[Dataset extract Boundary: Start]
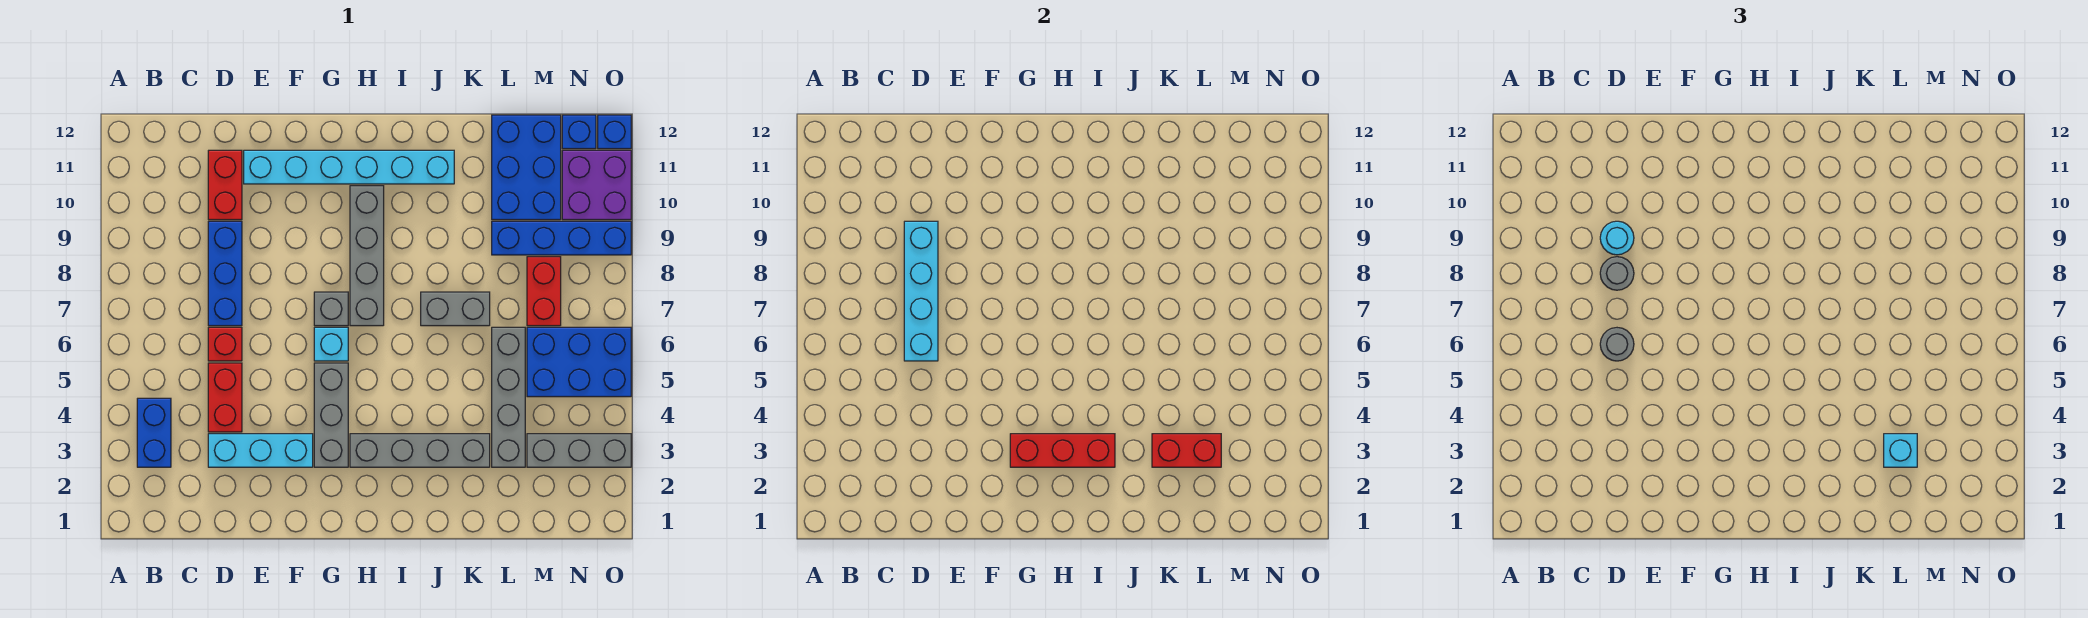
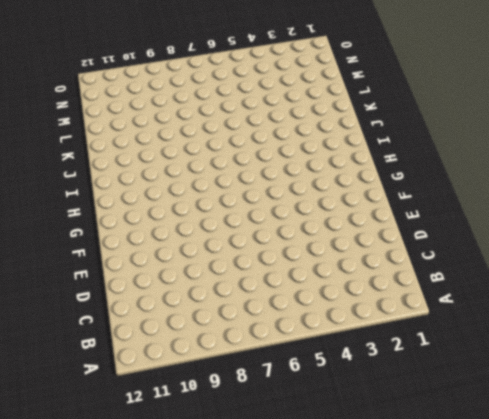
none -> blue brick B3:B4 level 1
none -> cyan brick D3:F3 level 1
none -> red brick D4:D5 level 1

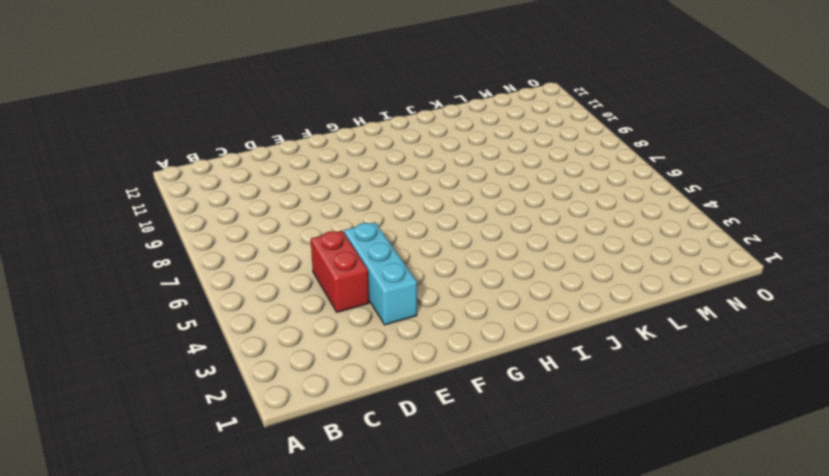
cyan brick E3:E5 level 1 -> cyan brick D3:F3 level 1
none -> blue brick B3:B4 level 1
none -> red brick D6 level 1
none -> blue brick D7:D9 level 1

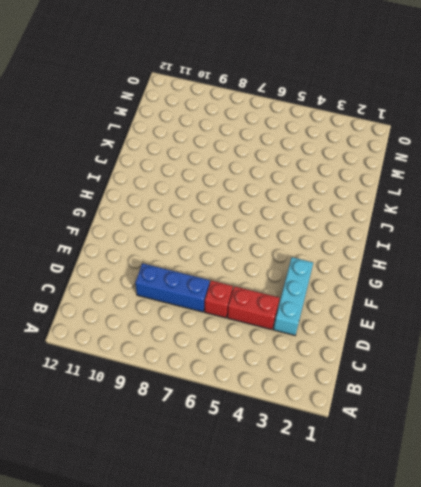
none -> blue brick B3:B4 level 1
none -> red brick D10:D11 level 1
none -> cyan brick E11:J11 level 1

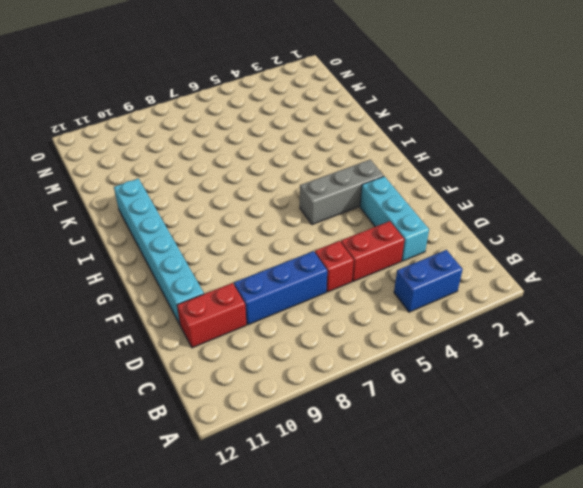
none -> cyan brick G6 level 1
none -> grey brick G7 level 1
none -> grey brick H3:K3 level 1

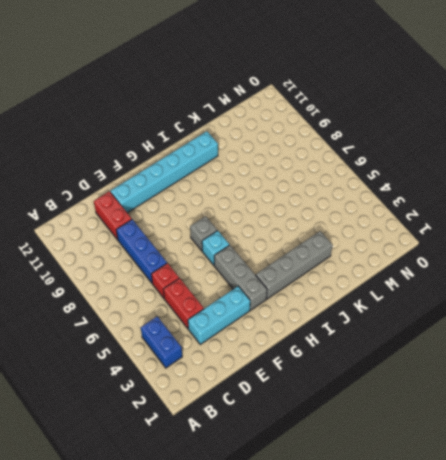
none -> grey brick H7:H10 level 1
none -> grey brick J7:K7 level 1
none -> grey brick L3:L6 level 1

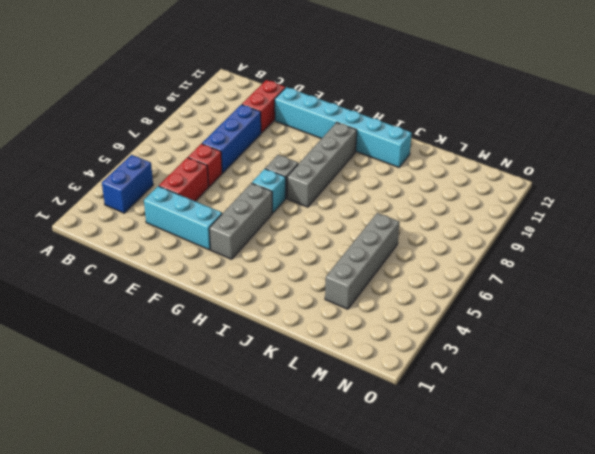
none -> grey brick H3:K3 level 1
none -> grey brick J7:K7 level 1
none -> blue brick L9:O9 level 1

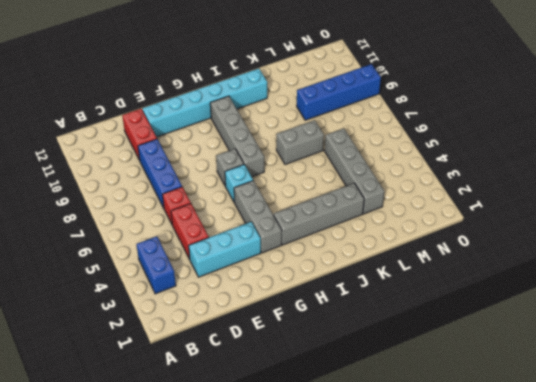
none -> blue brick L10:M12 level 1
none -> grey brick M3:O3 level 1
none -> blue brick M5:O6 level 1

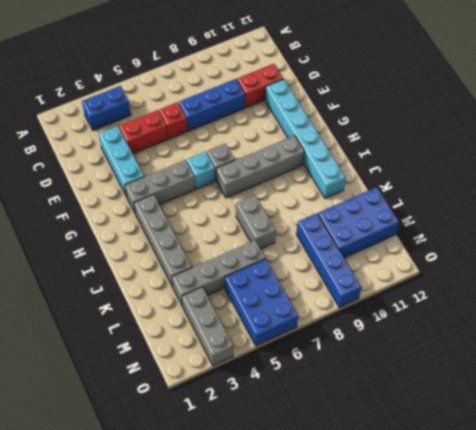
none -> red brick M7:M8 level 1
none -> purple brick N10:O11 level 1
none -> blue brick N12 level 1

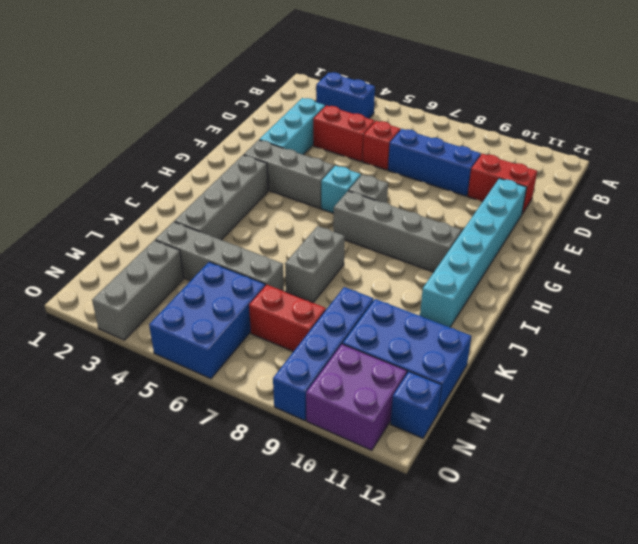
none -> blue brick O12 level 1
none -> cyan brick D6:D9 level 2
none -> red brick G3:I3 level 2

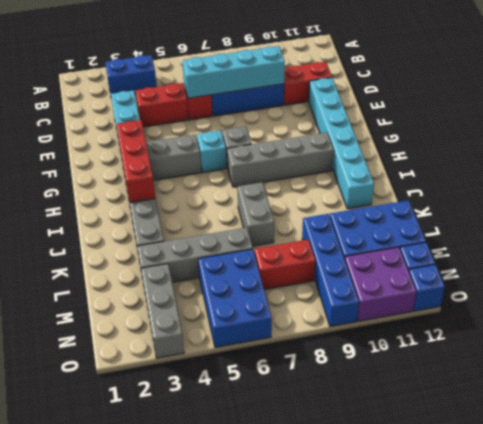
none -> red brick K3:L3 level 2
none -> grey round brick D6 level 3
none -> grey round brick D8 level 3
[Dataset extract Boundary: End]
- _Try it_:
Leave out the pictures and retype the rest of the entries exactly.

- _Answer to the exercise_:
none -> blue brick B3:B4 level 1
none -> cyan brick D3:F3 level 1
none -> red brick D4:D5 level 1

cyan brick E3:E5 level 1 -> cyan brick D3:F3 level 1
none -> blue brick B3:B4 level 1
none -> red brick D6 level 1
none -> blue brick D7:D9 level 1

none -> blue brick B3:B4 level 1
none -> red brick D10:D11 level 1
none -> cyan brick E11:J11 level 1

none -> cyan brick G6 level 1
none -> grey brick G7 level 1
none -> grey brick H3:K3 level 1

none -> grey brick H7:H10 level 1
none -> grey brick J7:K7 level 1
none -> grey brick L3:L6 level 1

none -> grey brick H3:K3 level 1
none -> grey brick J7:K7 level 1
none -> blue brick L9:O9 level 1

none -> blue brick L10:M12 level 1
none -> grey brick M3:O3 level 1
none -> blue brick M5:O6 level 1

none -> red brick M7:M8 level 1
none -> purple brick N10:O11 level 1
none -> blue brick N12 level 1

none -> blue brick O12 level 1
none -> cyan brick D6:D9 level 2
none -> red brick G3:I3 level 2

none -> red brick K3:L3 level 2
none -> grey round brick D6 level 3
none -> grey round brick D8 level 3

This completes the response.